Every record must be repeated exactly; omit any pictures they contain.

═══

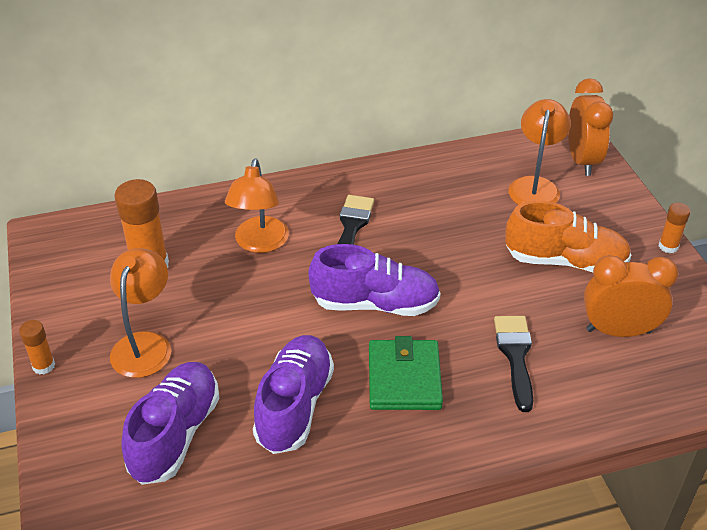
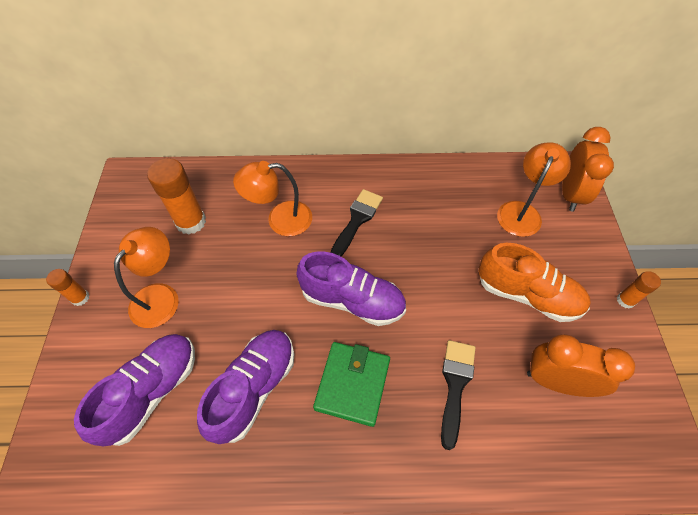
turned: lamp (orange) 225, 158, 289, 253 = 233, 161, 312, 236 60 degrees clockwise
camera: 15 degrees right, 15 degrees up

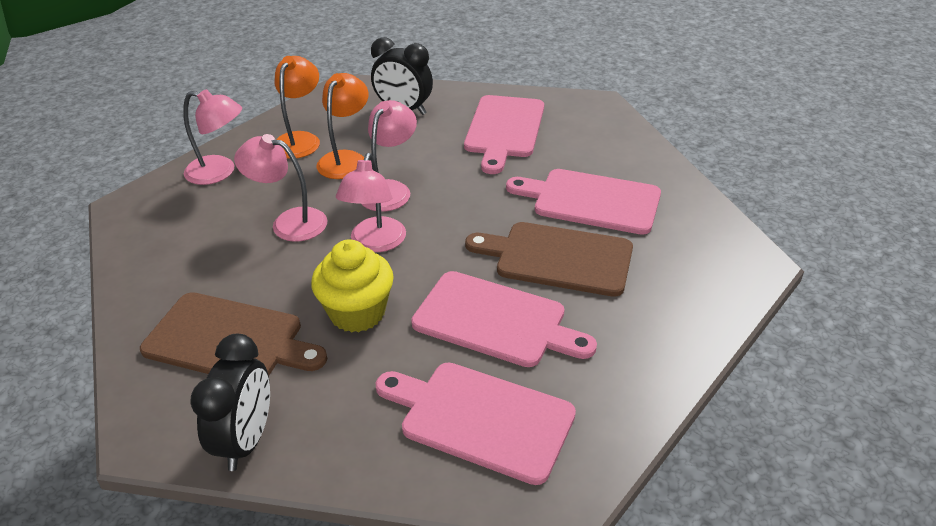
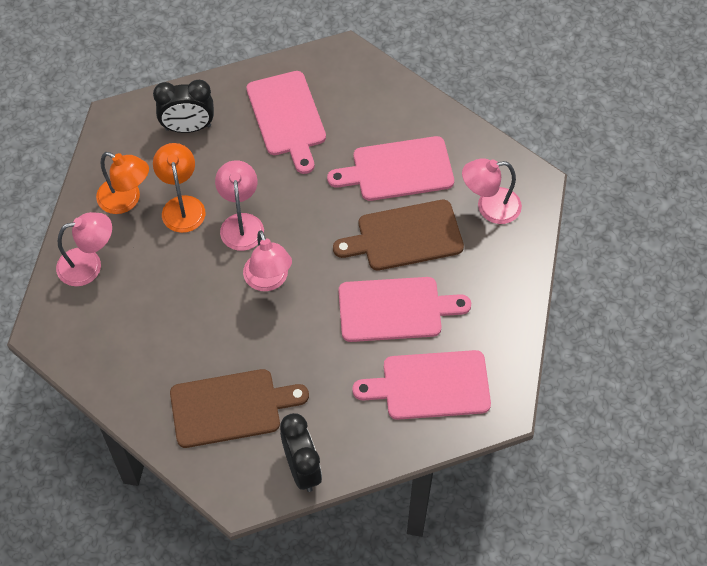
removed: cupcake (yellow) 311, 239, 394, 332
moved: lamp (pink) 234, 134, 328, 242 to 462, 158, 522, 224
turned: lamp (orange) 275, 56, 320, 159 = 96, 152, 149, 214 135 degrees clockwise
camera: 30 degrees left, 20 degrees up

═══

• _EXERCISE ANSWER_:
turned: lamp (orange) 225, 158, 289, 253 = 233, 161, 312, 236 60 degrees clockwise
camera: 15 degrees right, 15 degrees up

removed: cupcake (yellow) 311, 239, 394, 332
moved: lamp (pink) 234, 134, 328, 242 to 462, 158, 522, 224
turned: lamp (orange) 275, 56, 320, 159 = 96, 152, 149, 214 135 degrees clockwise
camera: 30 degrees left, 20 degrees up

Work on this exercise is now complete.